> _REQUIRED WORK_
In full and without change, transcribe the records below.

PROVIDED DATA START

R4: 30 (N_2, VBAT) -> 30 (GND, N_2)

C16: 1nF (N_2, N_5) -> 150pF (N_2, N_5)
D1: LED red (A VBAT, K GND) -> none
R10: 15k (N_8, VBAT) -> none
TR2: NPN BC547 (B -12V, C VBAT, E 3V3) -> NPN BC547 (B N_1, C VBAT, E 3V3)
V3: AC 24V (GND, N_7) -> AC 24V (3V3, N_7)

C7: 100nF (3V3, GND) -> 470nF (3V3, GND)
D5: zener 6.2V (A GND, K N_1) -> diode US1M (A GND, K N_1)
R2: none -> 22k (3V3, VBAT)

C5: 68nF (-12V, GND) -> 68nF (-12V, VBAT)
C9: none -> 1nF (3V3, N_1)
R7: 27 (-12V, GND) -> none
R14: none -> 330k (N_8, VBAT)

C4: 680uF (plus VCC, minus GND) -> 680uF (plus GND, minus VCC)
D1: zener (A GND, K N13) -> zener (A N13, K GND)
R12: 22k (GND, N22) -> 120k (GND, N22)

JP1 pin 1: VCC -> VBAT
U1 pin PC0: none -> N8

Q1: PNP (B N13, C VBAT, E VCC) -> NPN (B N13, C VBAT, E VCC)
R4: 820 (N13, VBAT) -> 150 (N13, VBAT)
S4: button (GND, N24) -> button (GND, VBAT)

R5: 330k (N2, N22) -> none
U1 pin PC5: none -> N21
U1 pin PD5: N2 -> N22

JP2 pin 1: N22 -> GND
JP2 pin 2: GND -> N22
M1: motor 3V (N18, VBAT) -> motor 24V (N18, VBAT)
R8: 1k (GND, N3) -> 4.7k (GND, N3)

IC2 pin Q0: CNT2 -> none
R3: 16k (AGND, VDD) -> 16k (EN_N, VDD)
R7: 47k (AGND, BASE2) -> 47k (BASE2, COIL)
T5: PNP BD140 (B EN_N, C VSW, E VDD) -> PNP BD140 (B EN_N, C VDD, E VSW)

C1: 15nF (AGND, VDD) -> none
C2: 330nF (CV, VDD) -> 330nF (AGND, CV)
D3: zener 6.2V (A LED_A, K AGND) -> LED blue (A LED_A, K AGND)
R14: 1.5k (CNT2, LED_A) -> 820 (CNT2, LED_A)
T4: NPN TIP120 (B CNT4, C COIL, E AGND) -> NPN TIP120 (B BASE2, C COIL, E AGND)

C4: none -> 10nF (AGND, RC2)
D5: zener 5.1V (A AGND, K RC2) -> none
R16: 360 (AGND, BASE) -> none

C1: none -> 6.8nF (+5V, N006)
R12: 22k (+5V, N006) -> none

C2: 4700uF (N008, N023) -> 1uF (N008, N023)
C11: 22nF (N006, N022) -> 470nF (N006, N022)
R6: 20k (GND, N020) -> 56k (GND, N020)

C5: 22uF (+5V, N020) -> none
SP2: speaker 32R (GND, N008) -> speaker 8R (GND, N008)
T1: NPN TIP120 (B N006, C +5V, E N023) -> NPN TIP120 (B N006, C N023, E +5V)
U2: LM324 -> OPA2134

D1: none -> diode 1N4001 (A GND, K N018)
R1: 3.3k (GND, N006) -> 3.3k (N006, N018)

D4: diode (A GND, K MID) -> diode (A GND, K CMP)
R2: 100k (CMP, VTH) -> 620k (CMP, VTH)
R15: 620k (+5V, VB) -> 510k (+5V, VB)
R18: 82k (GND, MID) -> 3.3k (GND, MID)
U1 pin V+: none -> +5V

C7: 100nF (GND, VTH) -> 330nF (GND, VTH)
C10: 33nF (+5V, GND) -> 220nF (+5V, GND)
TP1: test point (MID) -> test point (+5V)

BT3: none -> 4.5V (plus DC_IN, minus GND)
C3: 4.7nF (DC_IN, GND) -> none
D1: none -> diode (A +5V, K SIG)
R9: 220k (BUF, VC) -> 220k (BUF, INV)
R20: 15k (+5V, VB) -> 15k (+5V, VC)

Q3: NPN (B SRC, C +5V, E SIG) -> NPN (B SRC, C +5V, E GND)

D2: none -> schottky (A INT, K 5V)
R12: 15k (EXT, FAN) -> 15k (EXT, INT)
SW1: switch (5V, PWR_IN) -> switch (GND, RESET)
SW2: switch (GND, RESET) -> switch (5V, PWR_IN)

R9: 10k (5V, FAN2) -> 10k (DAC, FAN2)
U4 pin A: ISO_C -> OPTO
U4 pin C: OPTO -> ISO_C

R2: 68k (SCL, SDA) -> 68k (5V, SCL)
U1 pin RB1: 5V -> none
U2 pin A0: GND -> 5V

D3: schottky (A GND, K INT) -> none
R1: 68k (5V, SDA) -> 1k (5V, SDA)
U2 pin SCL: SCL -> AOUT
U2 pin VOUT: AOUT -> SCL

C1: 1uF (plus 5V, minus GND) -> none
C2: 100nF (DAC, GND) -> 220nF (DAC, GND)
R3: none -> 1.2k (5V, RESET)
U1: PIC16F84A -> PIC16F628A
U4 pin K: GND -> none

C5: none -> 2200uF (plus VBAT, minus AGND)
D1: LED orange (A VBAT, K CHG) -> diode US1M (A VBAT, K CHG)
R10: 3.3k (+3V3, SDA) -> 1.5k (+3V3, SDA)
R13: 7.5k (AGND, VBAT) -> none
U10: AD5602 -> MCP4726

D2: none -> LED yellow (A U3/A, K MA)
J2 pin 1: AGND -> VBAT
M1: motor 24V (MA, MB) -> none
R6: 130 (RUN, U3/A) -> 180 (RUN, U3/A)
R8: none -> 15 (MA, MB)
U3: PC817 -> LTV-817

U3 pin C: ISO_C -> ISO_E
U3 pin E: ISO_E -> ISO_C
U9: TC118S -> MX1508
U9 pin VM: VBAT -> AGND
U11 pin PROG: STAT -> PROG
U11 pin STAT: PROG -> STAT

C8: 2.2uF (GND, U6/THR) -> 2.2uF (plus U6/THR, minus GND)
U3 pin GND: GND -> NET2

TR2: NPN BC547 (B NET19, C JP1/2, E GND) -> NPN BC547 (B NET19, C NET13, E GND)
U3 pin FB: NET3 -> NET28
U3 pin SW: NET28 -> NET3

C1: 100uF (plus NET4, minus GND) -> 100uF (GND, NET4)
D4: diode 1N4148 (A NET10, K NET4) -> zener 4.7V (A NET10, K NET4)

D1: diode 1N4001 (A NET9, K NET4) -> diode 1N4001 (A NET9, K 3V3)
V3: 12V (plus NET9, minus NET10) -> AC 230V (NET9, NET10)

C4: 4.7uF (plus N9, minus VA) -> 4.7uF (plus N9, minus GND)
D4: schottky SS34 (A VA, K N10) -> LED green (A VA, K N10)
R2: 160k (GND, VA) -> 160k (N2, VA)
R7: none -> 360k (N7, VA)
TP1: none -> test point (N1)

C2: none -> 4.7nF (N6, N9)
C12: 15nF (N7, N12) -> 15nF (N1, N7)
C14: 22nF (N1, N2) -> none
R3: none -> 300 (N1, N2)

PROVIDED DATA END

> _ANSWER TO THIS TASK_
R4: 30 (N_2, VBAT) -> 30 (GND, N_2)

C16: 1nF (N_2, N_5) -> 150pF (N_2, N_5)
D1: LED red (A VBAT, K GND) -> none
R10: 15k (N_8, VBAT) -> none
TR2: NPN BC547 (B -12V, C VBAT, E 3V3) -> NPN BC547 (B N_1, C VBAT, E 3V3)
V3: AC 24V (GND, N_7) -> AC 24V (3V3, N_7)

C7: 100nF (3V3, GND) -> 470nF (3V3, GND)
D5: zener 6.2V (A GND, K N_1) -> diode US1M (A GND, K N_1)
R2: none -> 22k (3V3, VBAT)

C5: 68nF (-12V, GND) -> 68nF (-12V, VBAT)
C9: none -> 1nF (3V3, N_1)
R7: 27 (-12V, GND) -> none
R14: none -> 330k (N_8, VBAT)

C4: 680uF (plus VCC, minus GND) -> 680uF (plus GND, minus VCC)
D1: zener (A GND, K N13) -> zener (A N13, K GND)
R12: 22k (GND, N22) -> 120k (GND, N22)

JP1 pin 1: VCC -> VBAT
U1 pin PC0: none -> N8

Q1: PNP (B N13, C VBAT, E VCC) -> NPN (B N13, C VBAT, E VCC)
R4: 820 (N13, VBAT) -> 150 (N13, VBAT)
S4: button (GND, N24) -> button (GND, VBAT)

R5: 330k (N2, N22) -> none
U1 pin PC5: none -> N21
U1 pin PD5: N2 -> N22

JP2 pin 1: N22 -> GND
JP2 pin 2: GND -> N22
M1: motor 3V (N18, VBAT) -> motor 24V (N18, VBAT)
R8: 1k (GND, N3) -> 4.7k (GND, N3)

IC2 pin Q0: CNT2 -> none
R3: 16k (AGND, VDD) -> 16k (EN_N, VDD)
R7: 47k (AGND, BASE2) -> 47k (BASE2, COIL)
T5: PNP BD140 (B EN_N, C VSW, E VDD) -> PNP BD140 (B EN_N, C VDD, E VSW)

C1: 15nF (AGND, VDD) -> none
C2: 330nF (CV, VDD) -> 330nF (AGND, CV)
D3: zener 6.2V (A LED_A, K AGND) -> LED blue (A LED_A, K AGND)
R14: 1.5k (CNT2, LED_A) -> 820 (CNT2, LED_A)
T4: NPN TIP120 (B CNT4, C COIL, E AGND) -> NPN TIP120 (B BASE2, C COIL, E AGND)

C4: none -> 10nF (AGND, RC2)
D5: zener 5.1V (A AGND, K RC2) -> none
R16: 360 (AGND, BASE) -> none

C1: none -> 6.8nF (+5V, N006)
R12: 22k (+5V, N006) -> none

C2: 4700uF (N008, N023) -> 1uF (N008, N023)
C11: 22nF (N006, N022) -> 470nF (N006, N022)
R6: 20k (GND, N020) -> 56k (GND, N020)

C5: 22uF (+5V, N020) -> none
SP2: speaker 32R (GND, N008) -> speaker 8R (GND, N008)
T1: NPN TIP120 (B N006, C +5V, E N023) -> NPN TIP120 (B N006, C N023, E +5V)
U2: LM324 -> OPA2134

D1: none -> diode 1N4001 (A GND, K N018)
R1: 3.3k (GND, N006) -> 3.3k (N006, N018)

D4: diode (A GND, K MID) -> diode (A GND, K CMP)
R2: 100k (CMP, VTH) -> 620k (CMP, VTH)
R15: 620k (+5V, VB) -> 510k (+5V, VB)
R18: 82k (GND, MID) -> 3.3k (GND, MID)
U1 pin V+: none -> +5V

C7: 100nF (GND, VTH) -> 330nF (GND, VTH)
C10: 33nF (+5V, GND) -> 220nF (+5V, GND)
TP1: test point (MID) -> test point (+5V)

BT3: none -> 4.5V (plus DC_IN, minus GND)
C3: 4.7nF (DC_IN, GND) -> none
D1: none -> diode (A +5V, K SIG)
R9: 220k (BUF, VC) -> 220k (BUF, INV)
R20: 15k (+5V, VB) -> 15k (+5V, VC)

Q3: NPN (B SRC, C +5V, E SIG) -> NPN (B SRC, C +5V, E GND)

D2: none -> schottky (A INT, K 5V)
R12: 15k (EXT, FAN) -> 15k (EXT, INT)
SW1: switch (5V, PWR_IN) -> switch (GND, RESET)
SW2: switch (GND, RESET) -> switch (5V, PWR_IN)

R9: 10k (5V, FAN2) -> 10k (DAC, FAN2)
U4 pin A: ISO_C -> OPTO
U4 pin C: OPTO -> ISO_C

R2: 68k (SCL, SDA) -> 68k (5V, SCL)
U1 pin RB1: 5V -> none
U2 pin A0: GND -> 5V

D3: schottky (A GND, K INT) -> none
R1: 68k (5V, SDA) -> 1k (5V, SDA)
U2 pin SCL: SCL -> AOUT
U2 pin VOUT: AOUT -> SCL

C1: 1uF (plus 5V, minus GND) -> none
C2: 100nF (DAC, GND) -> 220nF (DAC, GND)
R3: none -> 1.2k (5V, RESET)
U1: PIC16F84A -> PIC16F628A
U4 pin K: GND -> none

C5: none -> 2200uF (plus VBAT, minus AGND)
D1: LED orange (A VBAT, K CHG) -> diode US1M (A VBAT, K CHG)
R10: 3.3k (+3V3, SDA) -> 1.5k (+3V3, SDA)
R13: 7.5k (AGND, VBAT) -> none
U10: AD5602 -> MCP4726

D2: none -> LED yellow (A U3/A, K MA)
J2 pin 1: AGND -> VBAT
M1: motor 24V (MA, MB) -> none
R6: 130 (RUN, U3/A) -> 180 (RUN, U3/A)
R8: none -> 15 (MA, MB)
U3: PC817 -> LTV-817

U3 pin C: ISO_C -> ISO_E
U3 pin E: ISO_E -> ISO_C
U9: TC118S -> MX1508
U9 pin VM: VBAT -> AGND
U11 pin PROG: STAT -> PROG
U11 pin STAT: PROG -> STAT

C8: 2.2uF (GND, U6/THR) -> 2.2uF (plus U6/THR, minus GND)
U3 pin GND: GND -> NET2

TR2: NPN BC547 (B NET19, C JP1/2, E GND) -> NPN BC547 (B NET19, C NET13, E GND)
U3 pin FB: NET3 -> NET28
U3 pin SW: NET28 -> NET3

C1: 100uF (plus NET4, minus GND) -> 100uF (GND, NET4)
D4: diode 1N4148 (A NET10, K NET4) -> zener 4.7V (A NET10, K NET4)

D1: diode 1N4001 (A NET9, K NET4) -> diode 1N4001 (A NET9, K 3V3)
V3: 12V (plus NET9, minus NET10) -> AC 230V (NET9, NET10)

C4: 4.7uF (plus N9, minus VA) -> 4.7uF (plus N9, minus GND)
D4: schottky SS34 (A VA, K N10) -> LED green (A VA, K N10)
R2: 160k (GND, VA) -> 160k (N2, VA)
R7: none -> 360k (N7, VA)
TP1: none -> test point (N1)

C2: none -> 4.7nF (N6, N9)
C12: 15nF (N7, N12) -> 15nF (N1, N7)
C14: 22nF (N1, N2) -> none
R3: none -> 300 (N1, N2)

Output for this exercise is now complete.